ACTION ITEM:
Exactly as they appear below, repeat the lines from the one with "grey dice [139,372,213,438]" through the one with "pink bowling pin [638,82,667,156]", and no others.

SUPPLIED INFORMATION:
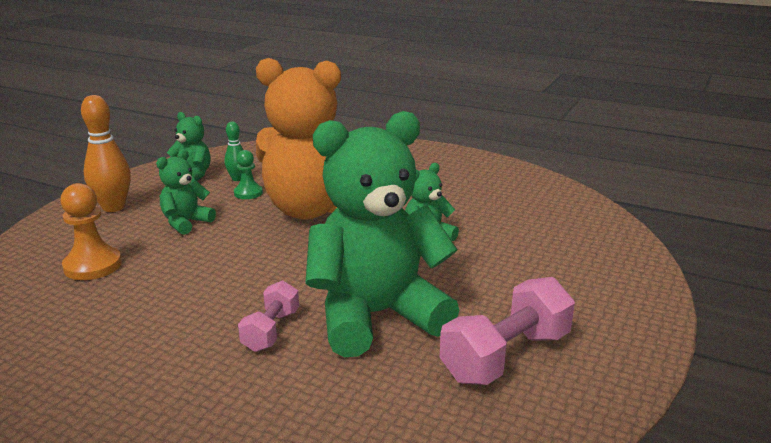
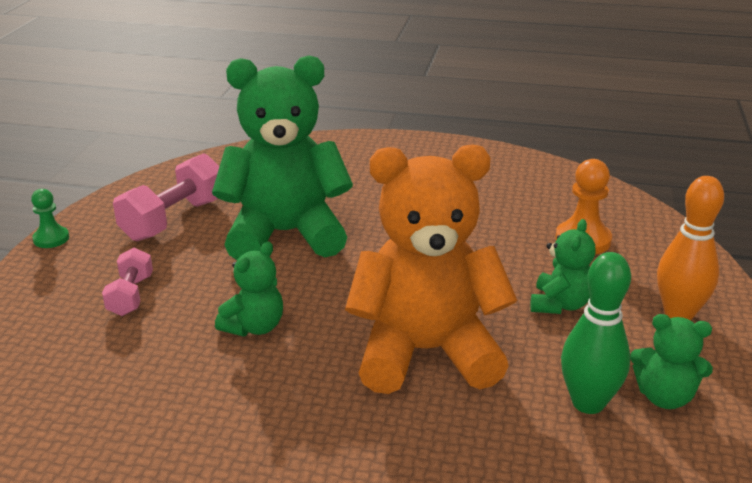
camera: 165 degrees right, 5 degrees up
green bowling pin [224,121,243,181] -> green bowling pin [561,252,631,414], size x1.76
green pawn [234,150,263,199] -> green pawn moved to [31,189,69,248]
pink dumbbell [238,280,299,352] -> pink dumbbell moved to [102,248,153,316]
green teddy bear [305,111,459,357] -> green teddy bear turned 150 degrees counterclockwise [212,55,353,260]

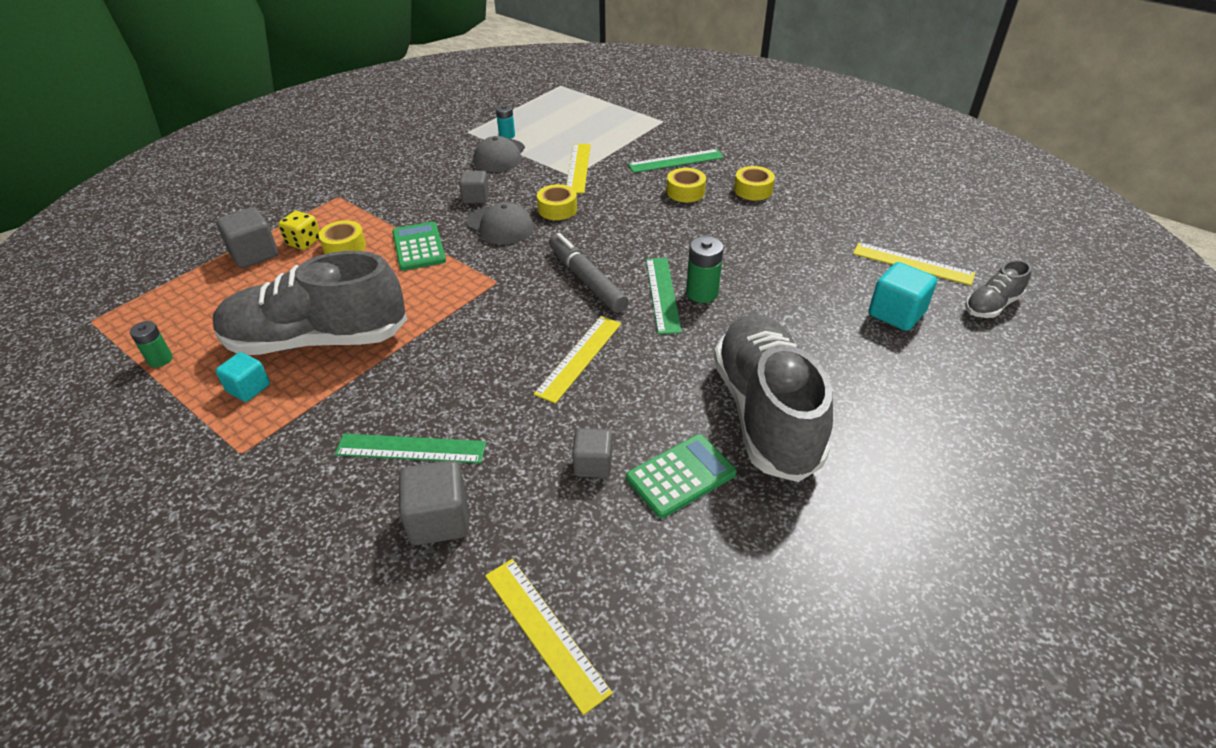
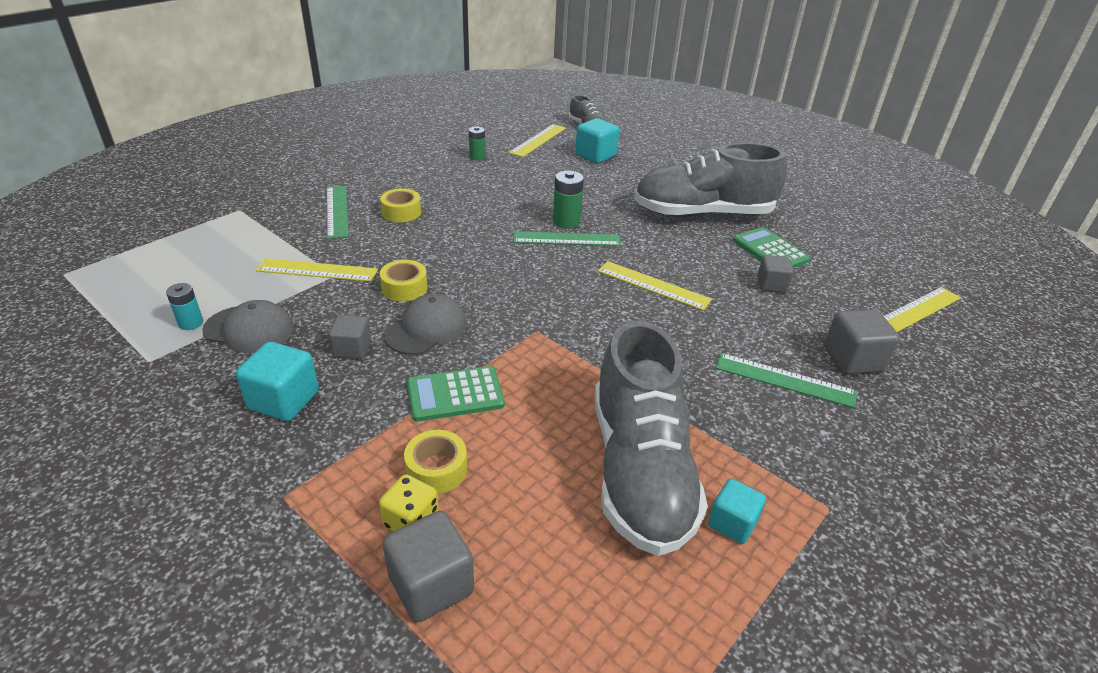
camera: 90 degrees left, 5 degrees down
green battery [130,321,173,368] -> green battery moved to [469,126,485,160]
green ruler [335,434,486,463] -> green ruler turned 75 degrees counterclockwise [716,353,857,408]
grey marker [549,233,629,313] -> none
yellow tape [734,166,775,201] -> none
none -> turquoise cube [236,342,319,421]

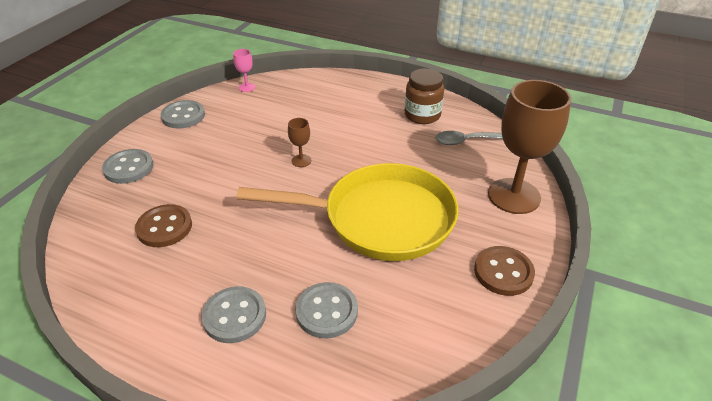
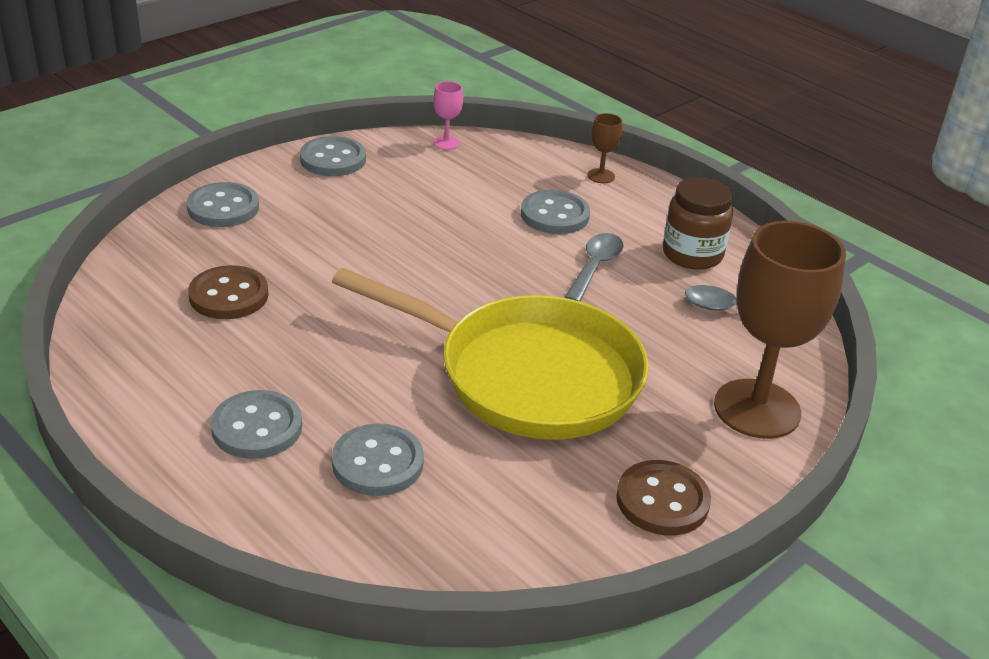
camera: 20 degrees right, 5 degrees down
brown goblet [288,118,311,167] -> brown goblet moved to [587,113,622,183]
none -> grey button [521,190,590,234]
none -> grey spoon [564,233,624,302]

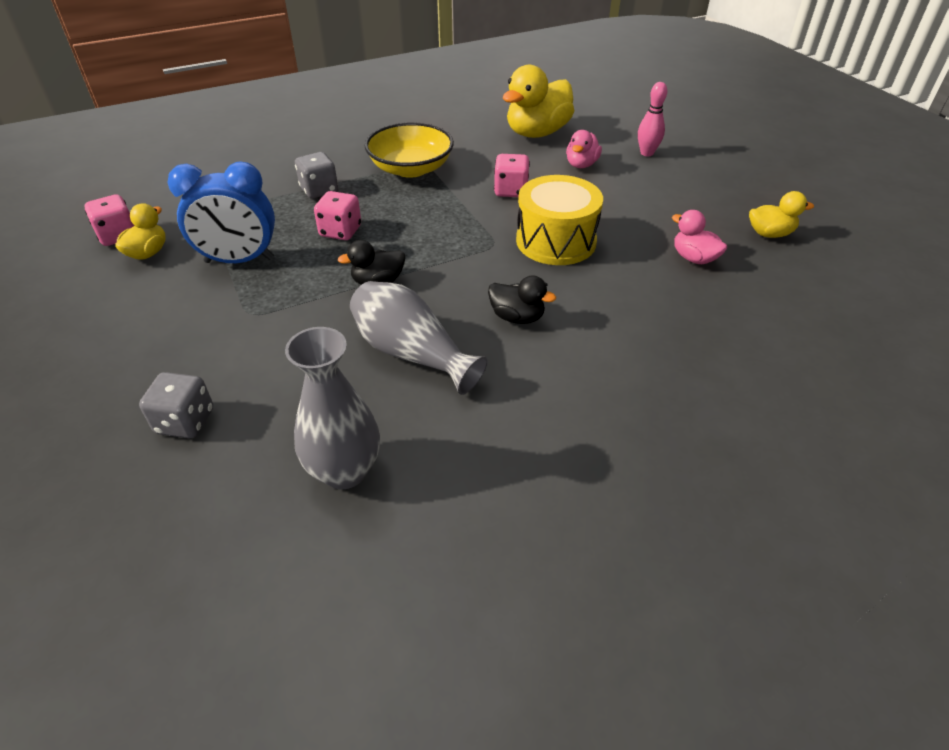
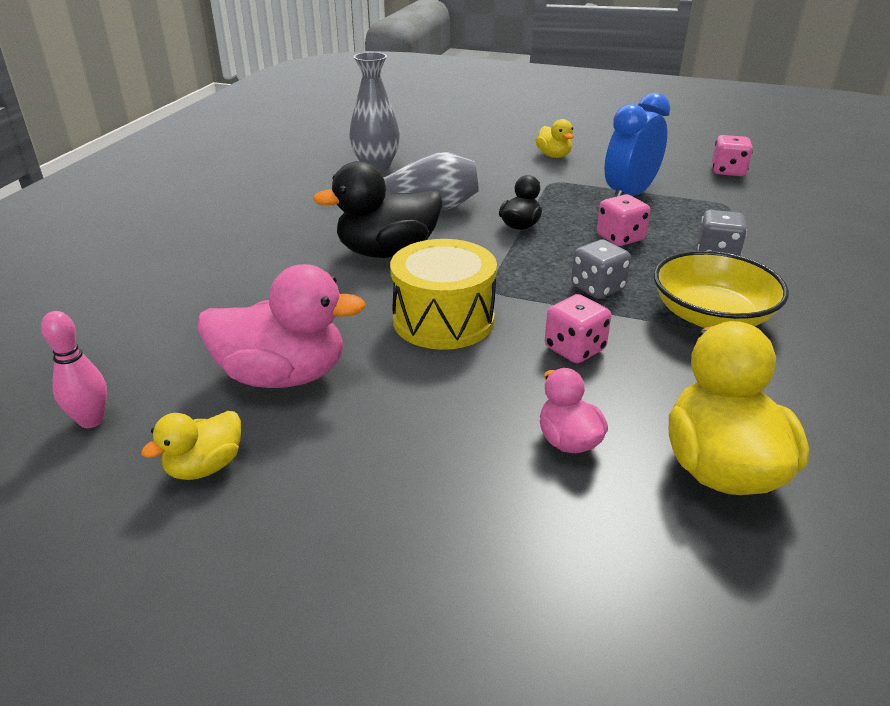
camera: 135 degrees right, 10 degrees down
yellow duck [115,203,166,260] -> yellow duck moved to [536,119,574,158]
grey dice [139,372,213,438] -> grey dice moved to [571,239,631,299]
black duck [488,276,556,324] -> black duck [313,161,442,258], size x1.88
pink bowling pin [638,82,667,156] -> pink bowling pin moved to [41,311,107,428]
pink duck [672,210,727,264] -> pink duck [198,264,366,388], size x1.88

RESULT OF THIS EXERCISE:
grey dice [139,372,213,438] -> grey dice moved to [571,239,631,299]
black duck [488,276,556,324] -> black duck [313,161,442,258], size x1.88
pink bowling pin [638,82,667,156] -> pink bowling pin moved to [41,311,107,428]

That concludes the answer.